*EXERCISE GOAL:* From the records below, count the lines containing the word "phone" and give only that number.

(GIVEN DATA)

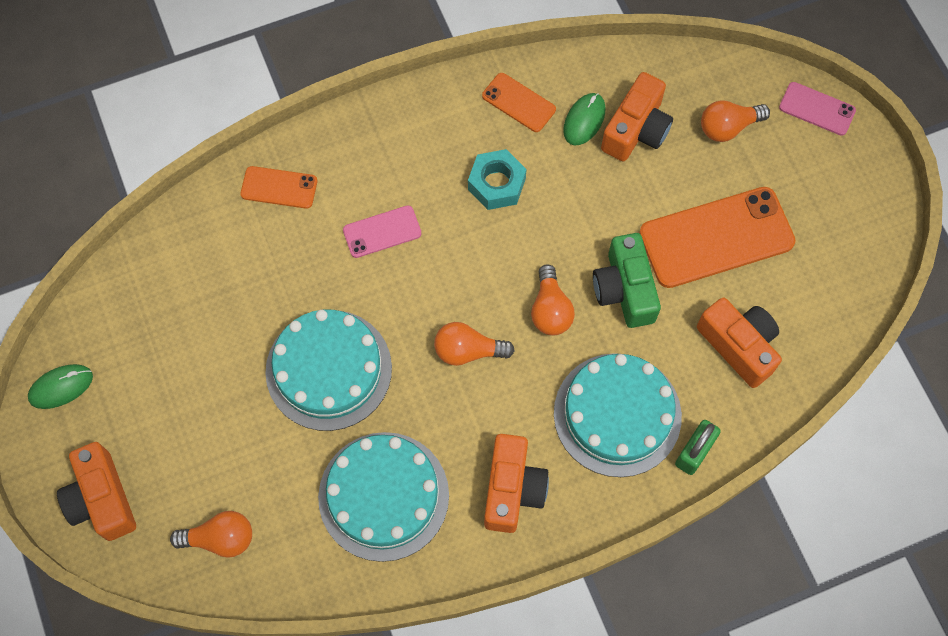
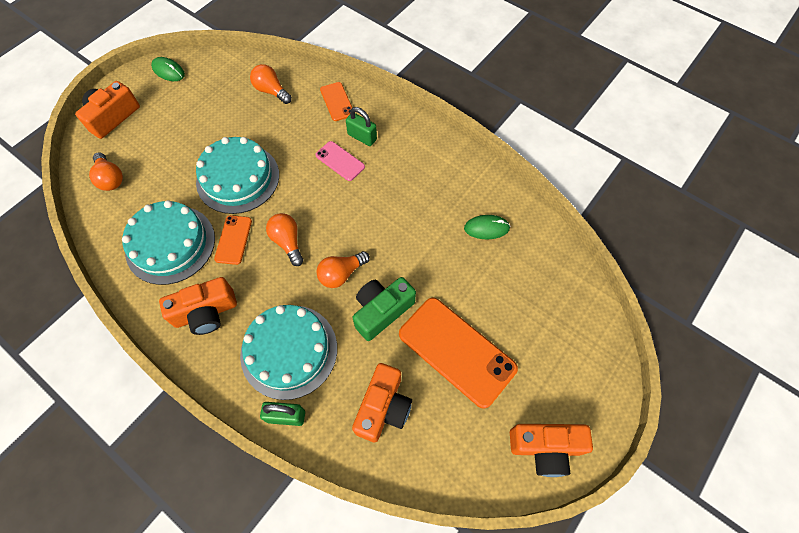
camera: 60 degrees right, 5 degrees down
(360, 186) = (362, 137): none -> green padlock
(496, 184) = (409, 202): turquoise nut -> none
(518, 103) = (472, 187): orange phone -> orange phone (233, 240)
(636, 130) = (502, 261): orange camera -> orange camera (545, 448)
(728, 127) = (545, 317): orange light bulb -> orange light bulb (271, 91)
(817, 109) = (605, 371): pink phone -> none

(End GIVEN DATA)

*EXERCISE RESPONSE:* 2